───── TASK DATA ─────

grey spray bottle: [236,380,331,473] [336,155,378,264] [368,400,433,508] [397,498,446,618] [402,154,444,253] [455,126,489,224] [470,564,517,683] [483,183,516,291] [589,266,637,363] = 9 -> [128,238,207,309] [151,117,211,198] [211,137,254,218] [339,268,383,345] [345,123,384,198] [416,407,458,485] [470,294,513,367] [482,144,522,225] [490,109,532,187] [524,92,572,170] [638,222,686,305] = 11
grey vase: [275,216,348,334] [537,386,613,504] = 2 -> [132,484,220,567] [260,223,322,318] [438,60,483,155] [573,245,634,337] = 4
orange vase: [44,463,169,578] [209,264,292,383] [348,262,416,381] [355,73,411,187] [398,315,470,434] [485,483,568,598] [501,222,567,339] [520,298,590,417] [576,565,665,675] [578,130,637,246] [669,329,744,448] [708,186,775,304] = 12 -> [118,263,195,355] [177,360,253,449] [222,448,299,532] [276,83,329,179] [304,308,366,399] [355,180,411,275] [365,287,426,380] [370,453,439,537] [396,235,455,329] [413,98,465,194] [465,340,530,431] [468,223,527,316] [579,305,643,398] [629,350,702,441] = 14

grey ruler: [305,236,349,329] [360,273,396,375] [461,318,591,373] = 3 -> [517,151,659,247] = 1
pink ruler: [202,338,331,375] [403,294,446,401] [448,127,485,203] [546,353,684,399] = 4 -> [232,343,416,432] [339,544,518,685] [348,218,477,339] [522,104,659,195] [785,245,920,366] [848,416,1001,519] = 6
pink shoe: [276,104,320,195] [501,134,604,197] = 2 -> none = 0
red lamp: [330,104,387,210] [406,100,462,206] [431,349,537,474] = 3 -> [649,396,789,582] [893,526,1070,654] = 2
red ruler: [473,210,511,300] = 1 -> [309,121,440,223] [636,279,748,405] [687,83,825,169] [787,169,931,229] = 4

─────

## [TASK PROMPT]
Filter the listing so that only lines holding the word "vase" remain, and copy those lines.

## [TASK SOLUTION]
grey vase: [275,216,348,334] [537,386,613,504] = 2 -> [132,484,220,567] [260,223,322,318] [438,60,483,155] [573,245,634,337] = 4
orange vase: [44,463,169,578] [209,264,292,383] [348,262,416,381] [355,73,411,187] [398,315,470,434] [485,483,568,598] [501,222,567,339] [520,298,590,417] [576,565,665,675] [578,130,637,246] [669,329,744,448] [708,186,775,304] = 12 -> [118,263,195,355] [177,360,253,449] [222,448,299,532] [276,83,329,179] [304,308,366,399] [355,180,411,275] [365,287,426,380] [370,453,439,537] [396,235,455,329] [413,98,465,194] [465,340,530,431] [468,223,527,316] [579,305,643,398] [629,350,702,441] = 14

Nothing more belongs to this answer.